ABOUT THIS TASK: Reproduce all of the data below without alteration; exclude every picture.

(Records from a data collection)
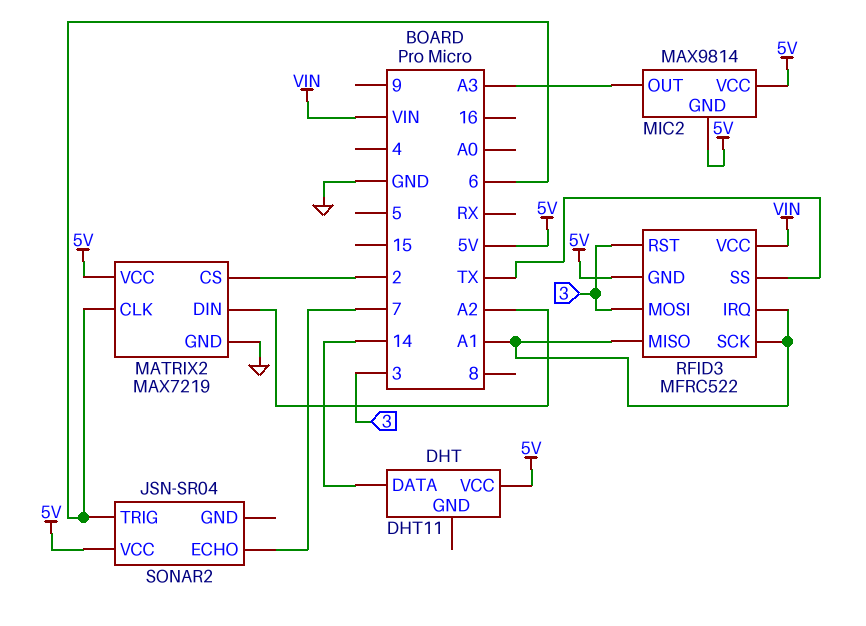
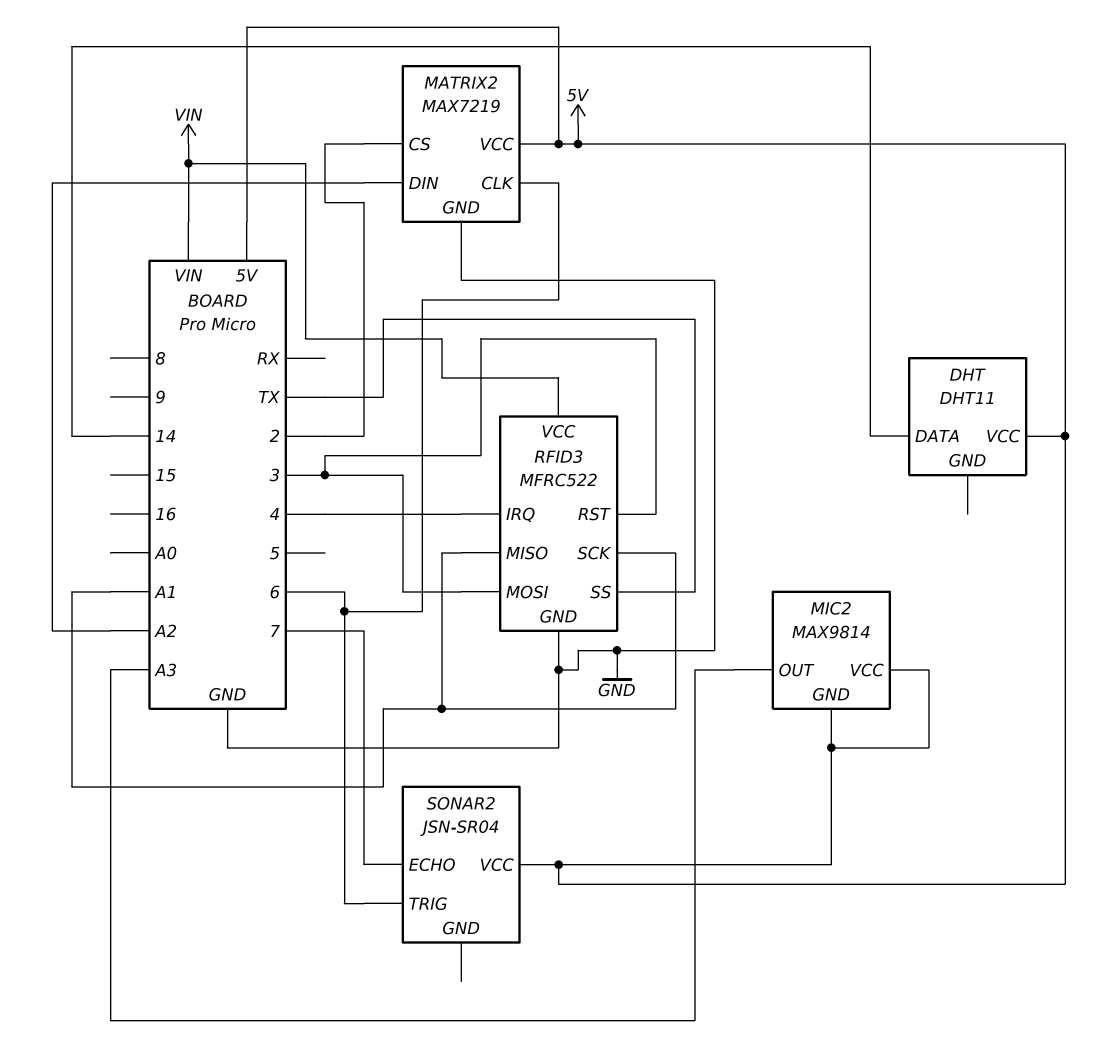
RFID3 pin GND: 5V -> GND
RFID3 pin IRQ: A1 -> 4

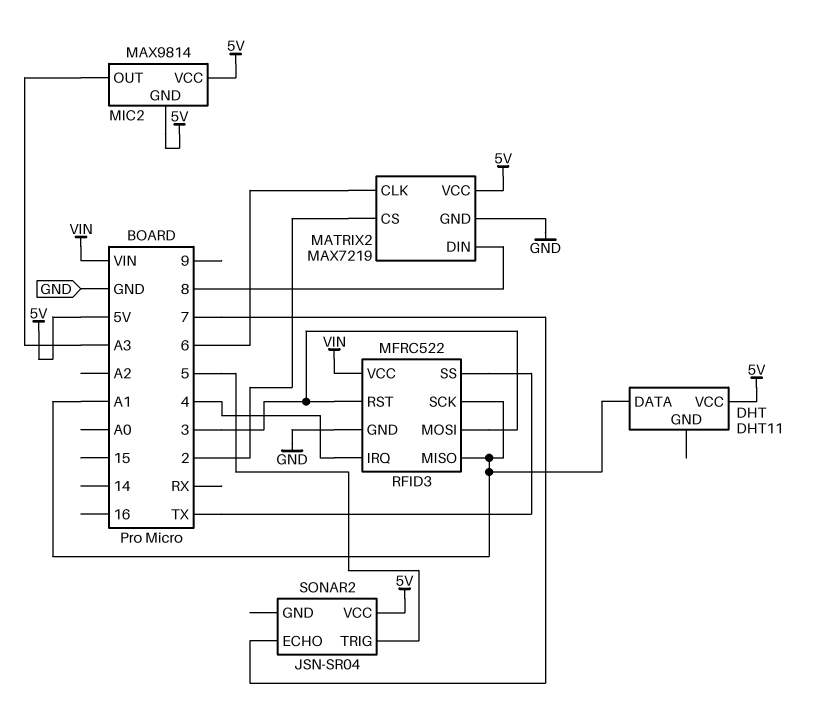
DHT pin DATA: 14 -> A1
MATRIX2 pin DIN: A2 -> 8
SONAR2 pin TRIG: 6 -> 5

SOLUTION:
RFID3 pin GND: 5V -> GND
RFID3 pin IRQ: A1 -> 4

DHT pin DATA: 14 -> A1
MATRIX2 pin DIN: A2 -> 8
SONAR2 pin TRIG: 6 -> 5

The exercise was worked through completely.